--- The task ---
Please transcribe the data exactly as shown, skipping the images.

--- Data ---
★ ★ ★

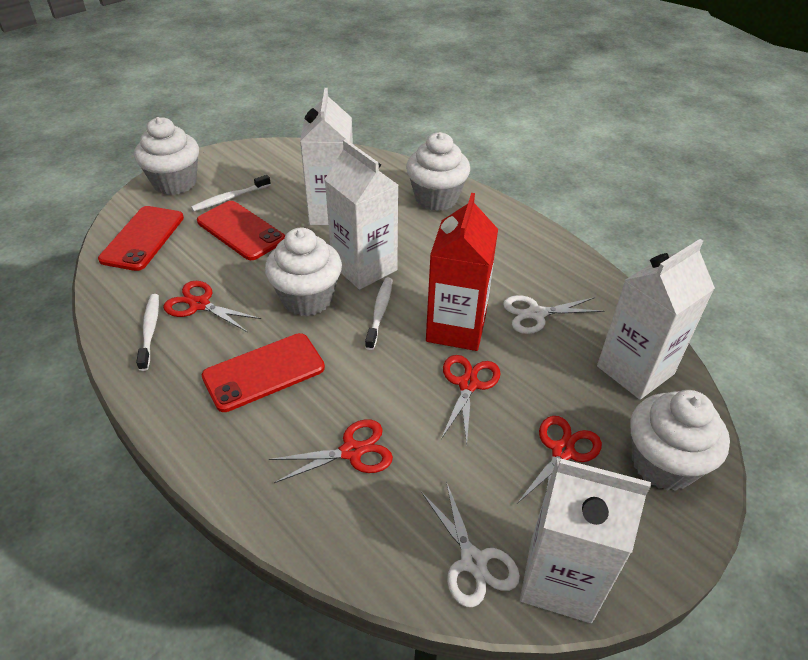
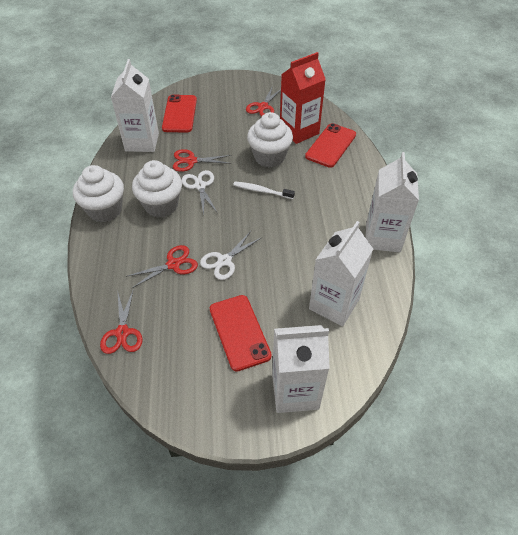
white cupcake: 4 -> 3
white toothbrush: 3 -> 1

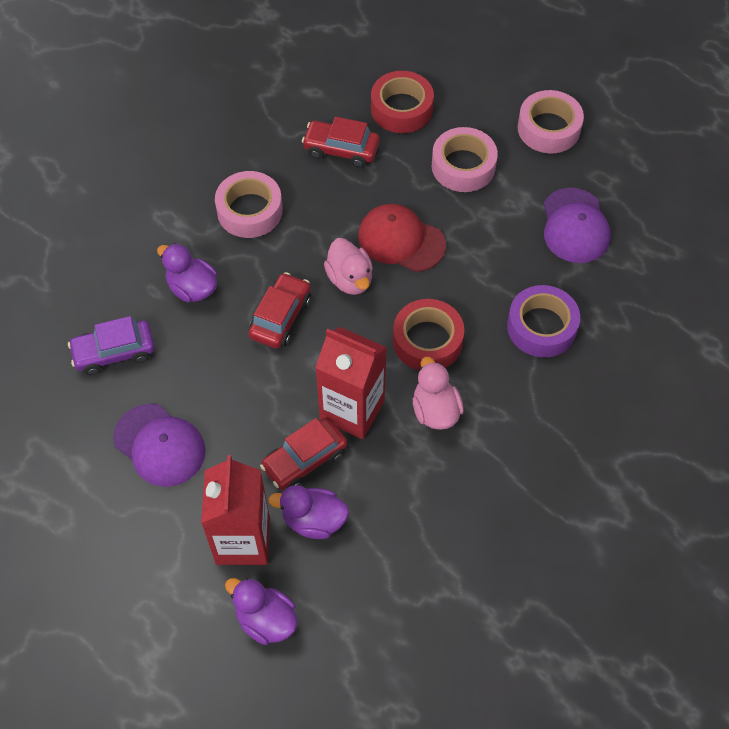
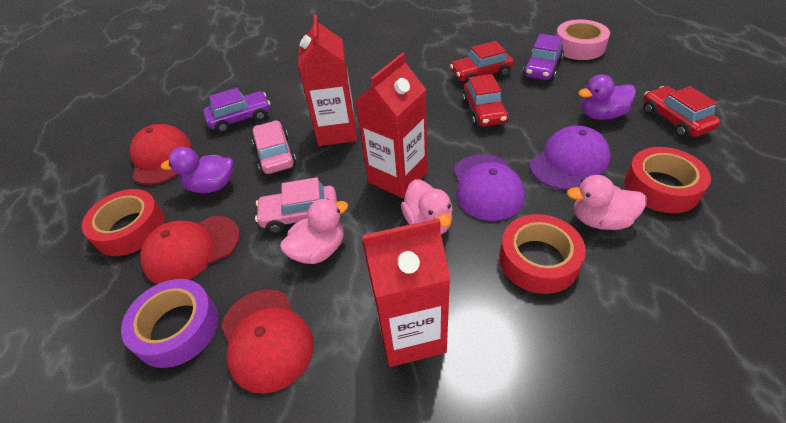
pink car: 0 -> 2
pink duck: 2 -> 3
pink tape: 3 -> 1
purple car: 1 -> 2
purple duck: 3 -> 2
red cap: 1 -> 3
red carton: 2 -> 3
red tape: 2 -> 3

★ ★ ★

--- Answer area ---
white cupcake: 4 -> 3
white toothbrush: 3 -> 1

pink car: 0 -> 2
pink duck: 2 -> 3
pink tape: 3 -> 1
purple car: 1 -> 2
purple duck: 3 -> 2
red cap: 1 -> 3
red carton: 2 -> 3
red tape: 2 -> 3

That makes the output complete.